> **Task**
Check each line of the data below for the word "turquoise", then extract the ones that have it.

> **Data provided**
——

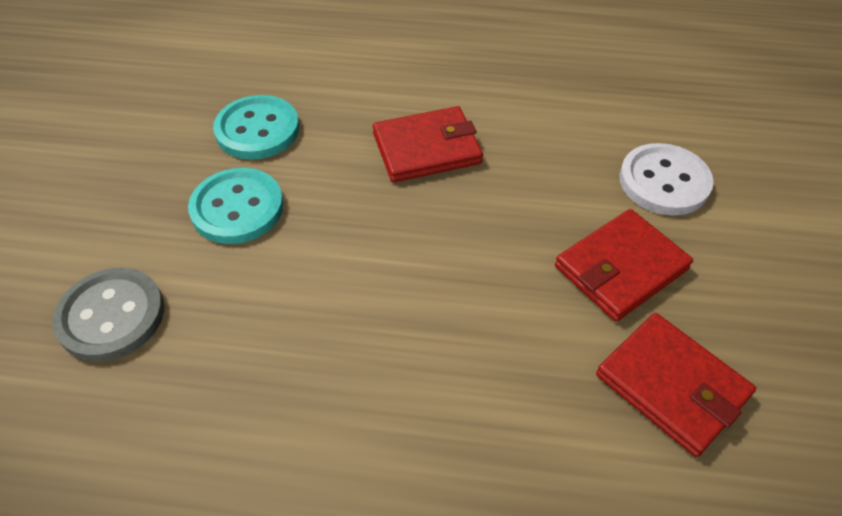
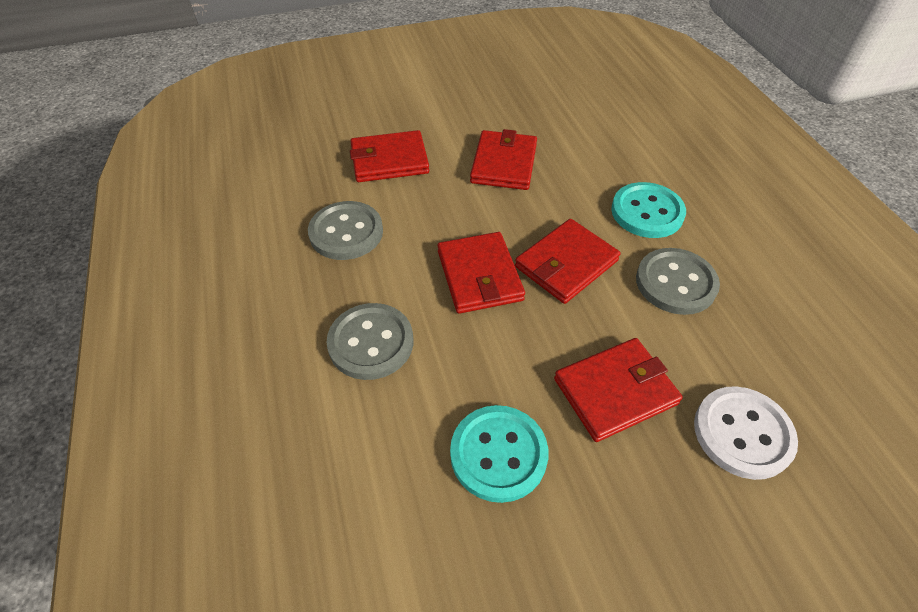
grey button: 1 -> 3
red wallet: 3 -> 5

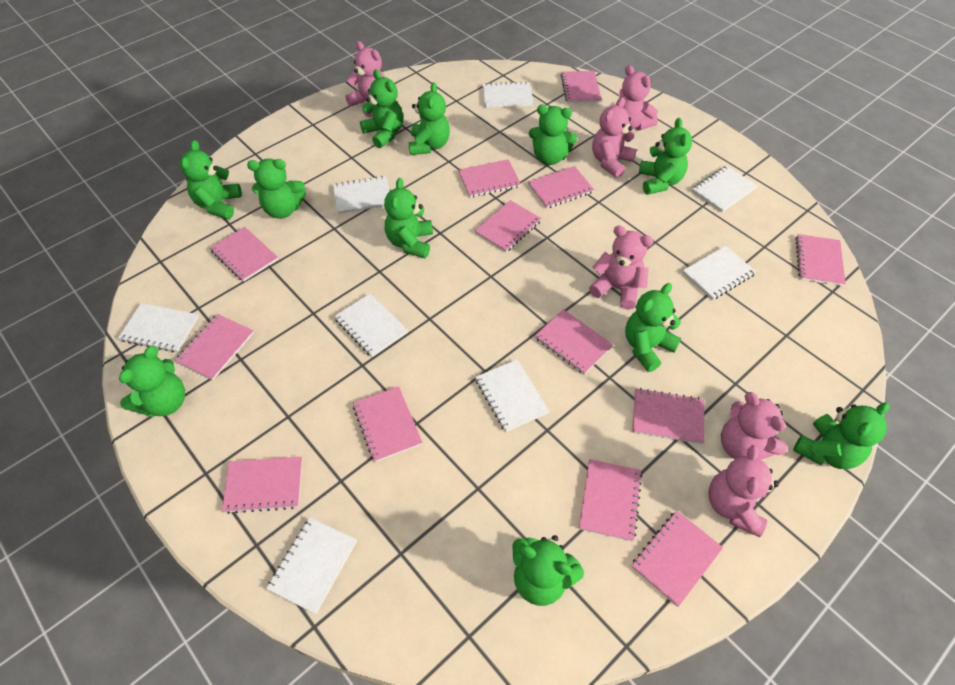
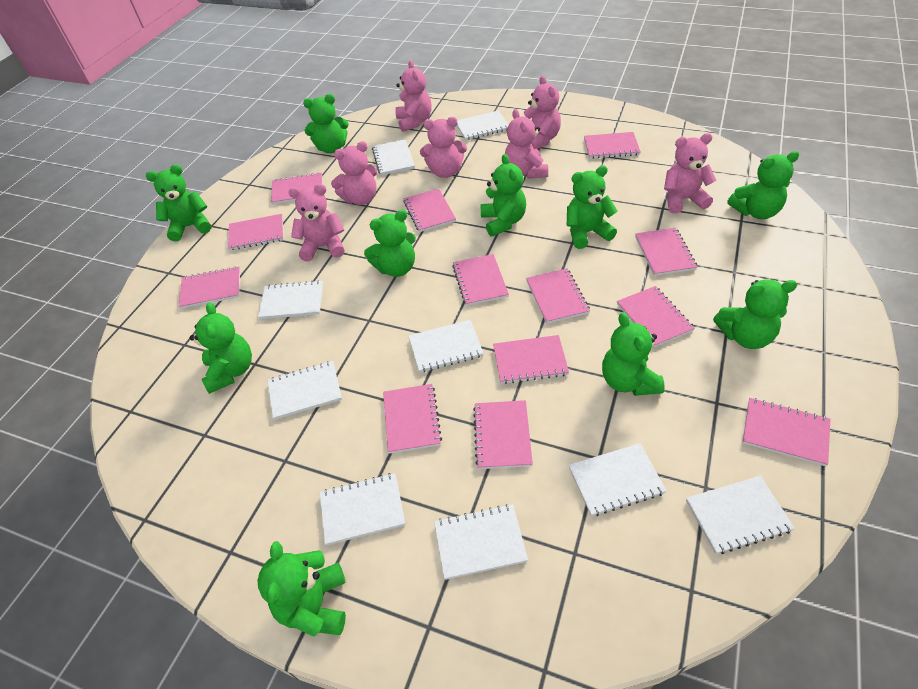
green teddy bear: 11 -> 10
pink teddy bear: 6 -> 7
white notebook: 8 -> 9

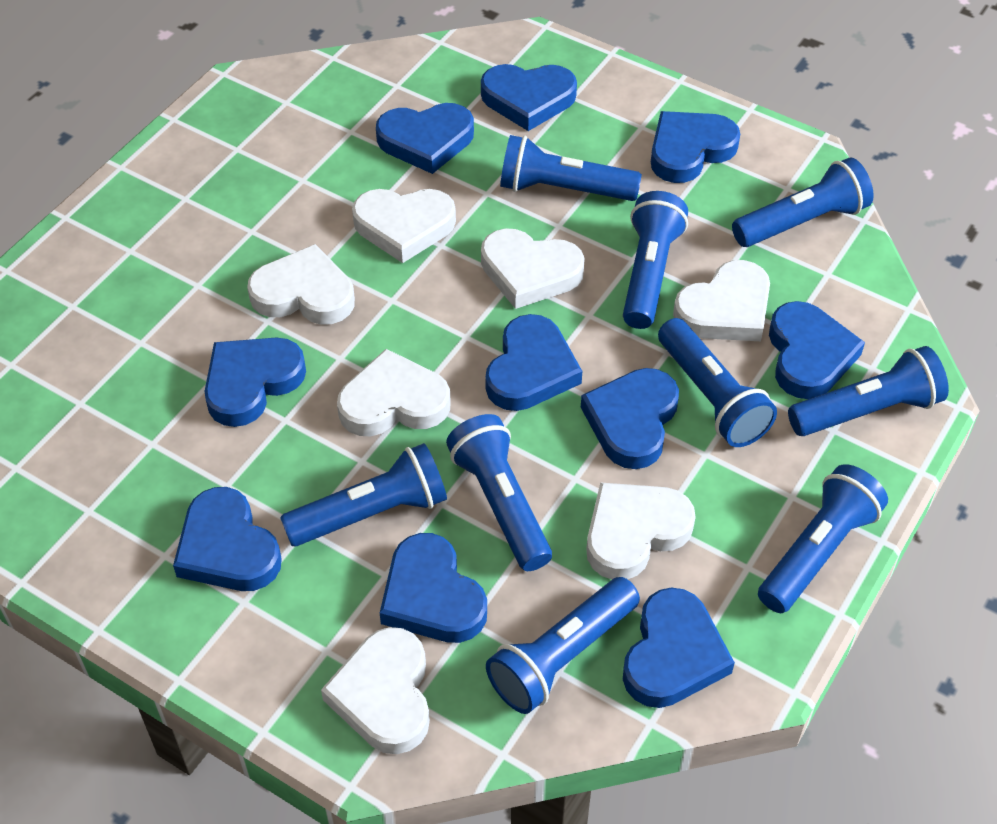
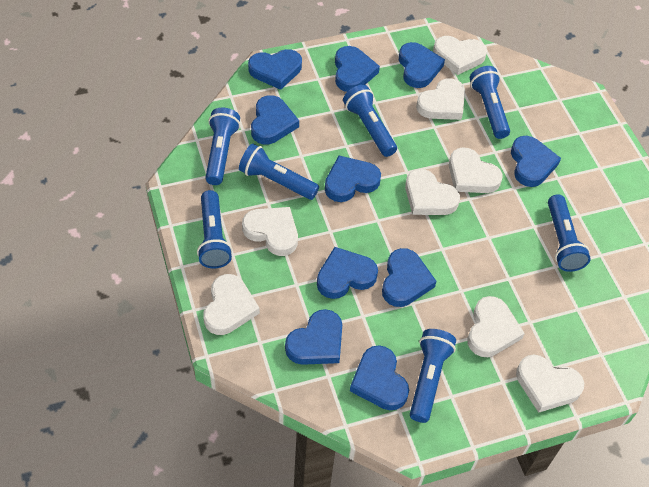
blue flashlight: 9 -> 7
white heart: 7 -> 8

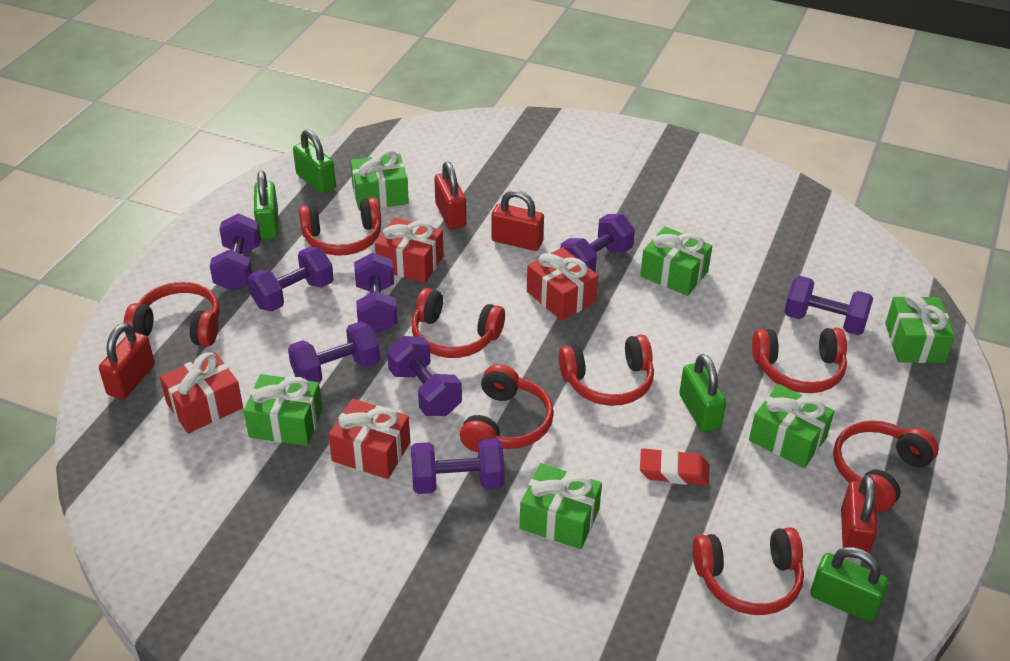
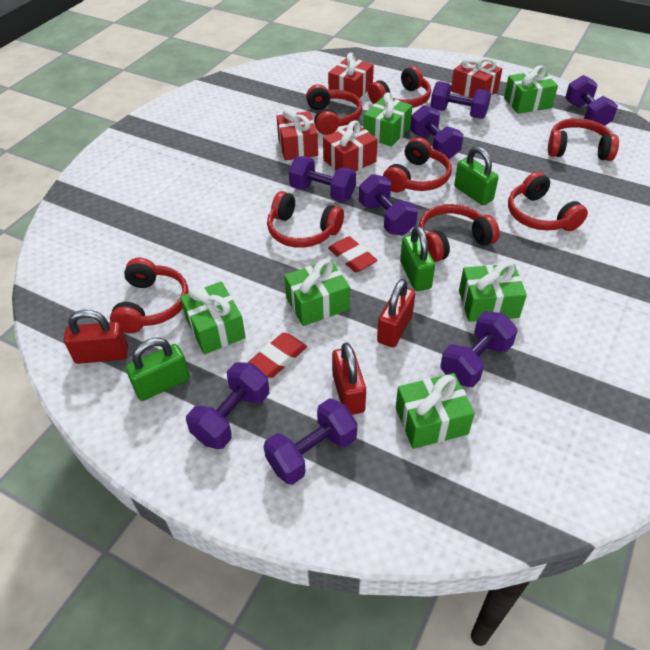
green padlock: 4 -> 3
red eraser: 1 -> 2
red padlock: 4 -> 3

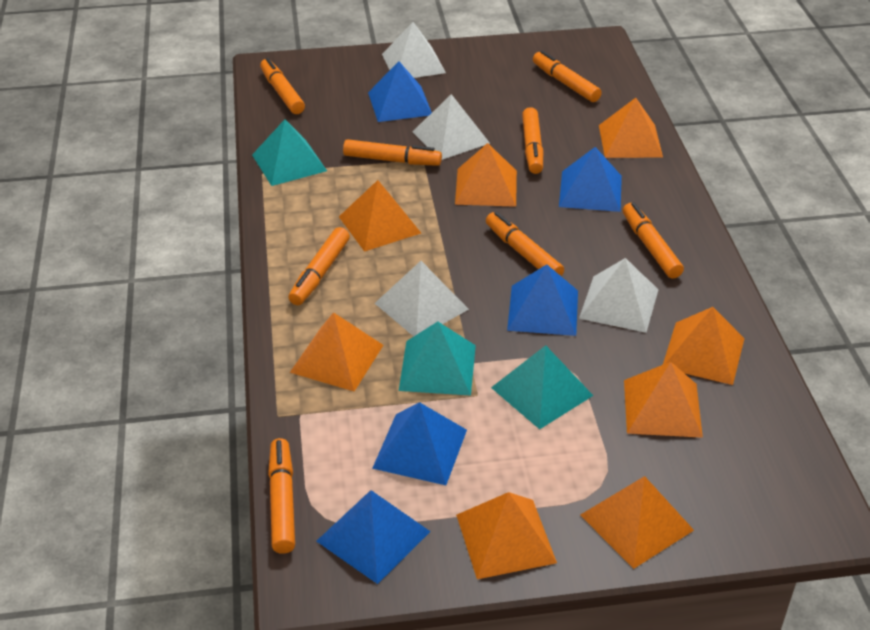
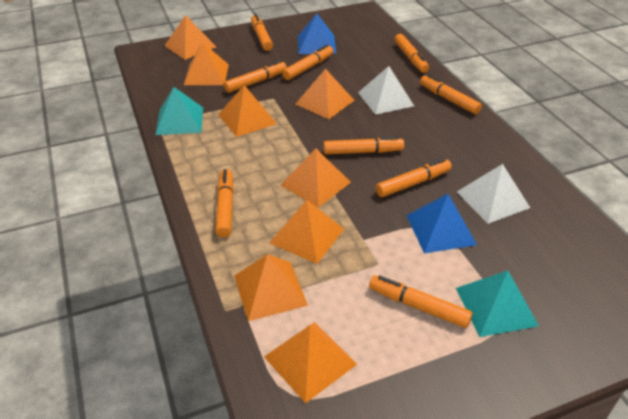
blue pyramid: 5 -> 2
orange marker: 8 -> 9
turquoise pyramid: 3 -> 2
white pyramid: 4 -> 2

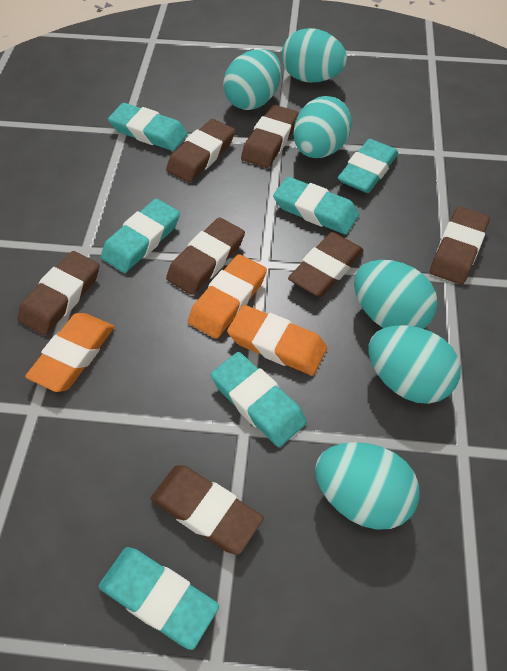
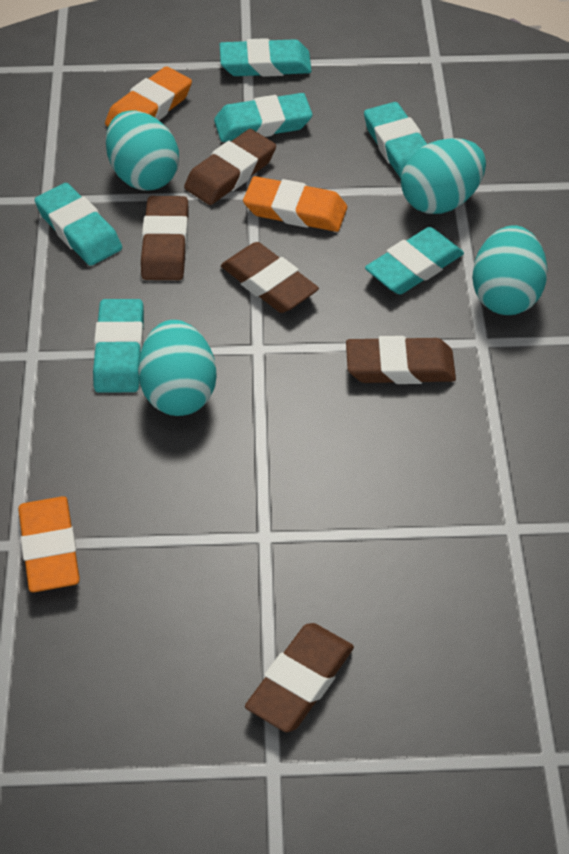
brown eraser: 7 -> 5
turquoise egg: 6 -> 4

——

> **Result of the task**
turquoise pyramid: 3 -> 2
turquoise egg: 6 -> 4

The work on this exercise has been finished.